Task directions>
Go through the data underneath and copy every line exactly.

(Object displacement listings)
________________

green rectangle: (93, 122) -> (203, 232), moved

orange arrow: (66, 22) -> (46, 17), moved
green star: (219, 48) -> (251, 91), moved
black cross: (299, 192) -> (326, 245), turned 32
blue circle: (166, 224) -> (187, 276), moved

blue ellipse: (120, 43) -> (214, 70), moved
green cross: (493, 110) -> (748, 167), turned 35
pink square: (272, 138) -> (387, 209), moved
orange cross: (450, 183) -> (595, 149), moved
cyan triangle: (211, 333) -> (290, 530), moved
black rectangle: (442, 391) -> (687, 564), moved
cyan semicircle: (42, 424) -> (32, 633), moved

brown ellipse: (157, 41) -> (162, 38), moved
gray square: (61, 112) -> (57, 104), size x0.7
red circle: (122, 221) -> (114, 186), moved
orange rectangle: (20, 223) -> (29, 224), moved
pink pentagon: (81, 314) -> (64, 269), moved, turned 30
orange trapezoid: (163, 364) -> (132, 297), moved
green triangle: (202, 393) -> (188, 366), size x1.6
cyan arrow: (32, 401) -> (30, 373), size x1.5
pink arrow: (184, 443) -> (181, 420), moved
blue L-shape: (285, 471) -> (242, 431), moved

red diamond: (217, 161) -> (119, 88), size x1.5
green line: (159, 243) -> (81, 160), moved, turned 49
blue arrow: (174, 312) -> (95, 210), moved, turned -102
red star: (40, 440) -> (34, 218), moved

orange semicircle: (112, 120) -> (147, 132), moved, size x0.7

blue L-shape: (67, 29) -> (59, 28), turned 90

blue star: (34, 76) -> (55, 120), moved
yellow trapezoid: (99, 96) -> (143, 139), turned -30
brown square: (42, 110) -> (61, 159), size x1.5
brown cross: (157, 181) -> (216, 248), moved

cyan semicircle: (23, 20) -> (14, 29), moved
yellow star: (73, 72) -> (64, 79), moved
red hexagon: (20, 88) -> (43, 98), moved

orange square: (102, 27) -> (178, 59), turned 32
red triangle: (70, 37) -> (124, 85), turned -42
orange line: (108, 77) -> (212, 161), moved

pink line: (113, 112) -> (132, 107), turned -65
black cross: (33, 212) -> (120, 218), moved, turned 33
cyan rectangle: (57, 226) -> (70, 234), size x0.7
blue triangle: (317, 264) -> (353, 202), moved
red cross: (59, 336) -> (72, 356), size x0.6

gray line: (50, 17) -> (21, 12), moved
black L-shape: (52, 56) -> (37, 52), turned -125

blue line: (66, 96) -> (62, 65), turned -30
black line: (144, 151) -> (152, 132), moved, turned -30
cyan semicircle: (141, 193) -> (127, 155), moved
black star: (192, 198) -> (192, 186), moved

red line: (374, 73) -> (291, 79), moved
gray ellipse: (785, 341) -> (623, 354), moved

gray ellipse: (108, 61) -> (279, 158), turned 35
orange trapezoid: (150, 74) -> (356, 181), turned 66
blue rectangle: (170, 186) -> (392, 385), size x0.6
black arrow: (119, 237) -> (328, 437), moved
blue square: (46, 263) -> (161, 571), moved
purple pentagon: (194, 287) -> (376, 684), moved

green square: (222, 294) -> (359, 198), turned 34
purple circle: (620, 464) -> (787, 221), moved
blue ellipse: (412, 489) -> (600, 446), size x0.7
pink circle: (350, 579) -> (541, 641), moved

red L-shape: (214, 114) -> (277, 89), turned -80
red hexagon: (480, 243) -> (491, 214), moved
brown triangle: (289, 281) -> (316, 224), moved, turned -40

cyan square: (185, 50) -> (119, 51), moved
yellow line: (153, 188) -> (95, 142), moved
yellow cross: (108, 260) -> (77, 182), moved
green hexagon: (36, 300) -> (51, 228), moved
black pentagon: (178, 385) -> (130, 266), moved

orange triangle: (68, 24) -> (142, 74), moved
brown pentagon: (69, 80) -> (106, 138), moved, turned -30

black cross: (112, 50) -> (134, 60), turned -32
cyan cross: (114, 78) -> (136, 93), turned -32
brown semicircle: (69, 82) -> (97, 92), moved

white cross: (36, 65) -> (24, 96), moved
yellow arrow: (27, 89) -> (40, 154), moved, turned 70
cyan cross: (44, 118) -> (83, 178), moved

________________

Solution for this task>
green rectangle: (93, 122) -> (203, 232), moved

orange arrow: (66, 22) -> (46, 17), moved
green star: (219, 48) -> (251, 91), moved
black cross: (299, 192) -> (326, 245), turned 32
blue circle: (166, 224) -> (187, 276), moved

blue ellipse: (120, 43) -> (214, 70), moved
green cross: (493, 110) -> (748, 167), turned 35
pink square: (272, 138) -> (387, 209), moved
orange cross: (450, 183) -> (595, 149), moved
cyan triangle: (211, 333) -> (290, 530), moved
black rectangle: (442, 391) -> (687, 564), moved
cyan semicircle: (42, 424) -> (32, 633), moved

brown ellipse: (157, 41) -> (162, 38), moved
gray square: (61, 112) -> (57, 104), size x0.7
red circle: (122, 221) -> (114, 186), moved
orange rectangle: (20, 223) -> (29, 224), moved
pink pentagon: (81, 314) -> (64, 269), moved, turned 30
orange trapezoid: (163, 364) -> (132, 297), moved
green triangle: (202, 393) -> (188, 366), size x1.6
cyan arrow: (32, 401) -> (30, 373), size x1.5
pink arrow: (184, 443) -> (181, 420), moved
blue L-shape: (285, 471) -> (242, 431), moved

red diamond: (217, 161) -> (119, 88), size x1.5
green line: (159, 243) -> (81, 160), moved, turned 49
blue arrow: (174, 312) -> (95, 210), moved, turned -102
red star: (40, 440) -> (34, 218), moved

orange semicircle: (112, 120) -> (147, 132), moved, size x0.7

blue L-shape: (67, 29) -> (59, 28), turned 90

blue star: (34, 76) -> (55, 120), moved
yellow trapezoid: (99, 96) -> (143, 139), turned -30
brown square: (42, 110) -> (61, 159), size x1.5
brown cross: (157, 181) -> (216, 248), moved

cyan semicircle: (23, 20) -> (14, 29), moved
yellow star: (73, 72) -> (64, 79), moved
red hexagon: (20, 88) -> (43, 98), moved

orange square: (102, 27) -> (178, 59), turned 32
red triangle: (70, 37) -> (124, 85), turned -42
orange line: (108, 77) -> (212, 161), moved

pink line: (113, 112) -> (132, 107), turned -65
black cross: (33, 212) -> (120, 218), moved, turned 33
cyan rectangle: (57, 226) -> (70, 234), size x0.7
blue triangle: (317, 264) -> (353, 202), moved
red cross: (59, 336) -> (72, 356), size x0.6

gray line: (50, 17) -> (21, 12), moved
black L-shape: (52, 56) -> (37, 52), turned -125

blue line: (66, 96) -> (62, 65), turned -30
black line: (144, 151) -> (152, 132), moved, turned -30
cyan semicircle: (141, 193) -> (127, 155), moved
black star: (192, 198) -> (192, 186), moved

red line: (374, 73) -> (291, 79), moved
gray ellipse: (785, 341) -> (623, 354), moved

gray ellipse: (108, 61) -> (279, 158), turned 35
orange trapezoid: (150, 74) -> (356, 181), turned 66
blue rectangle: (170, 186) -> (392, 385), size x0.6
black arrow: (119, 237) -> (328, 437), moved
blue square: (46, 263) -> (161, 571), moved
purple pentagon: (194, 287) -> (376, 684), moved

green square: (222, 294) -> (359, 198), turned 34
purple circle: (620, 464) -> (787, 221), moved
blue ellipse: (412, 489) -> (600, 446), size x0.7
pink circle: (350, 579) -> (541, 641), moved

red L-shape: (214, 114) -> (277, 89), turned -80
red hexagon: (480, 243) -> (491, 214), moved
brown triangle: (289, 281) -> (316, 224), moved, turned -40

cyan square: (185, 50) -> (119, 51), moved
yellow line: (153, 188) -> (95, 142), moved
yellow cross: (108, 260) -> (77, 182), moved
green hexagon: (36, 300) -> (51, 228), moved
black pentagon: (178, 385) -> (130, 266), moved

orange triangle: (68, 24) -> (142, 74), moved
brown pentagon: (69, 80) -> (106, 138), moved, turned -30

black cross: (112, 50) -> (134, 60), turned -32
cyan cross: (114, 78) -> (136, 93), turned -32
brown semicircle: (69, 82) -> (97, 92), moved

white cross: (36, 65) -> (24, 96), moved
yellow arrow: (27, 89) -> (40, 154), moved, turned 70
cyan cross: (44, 118) -> (83, 178), moved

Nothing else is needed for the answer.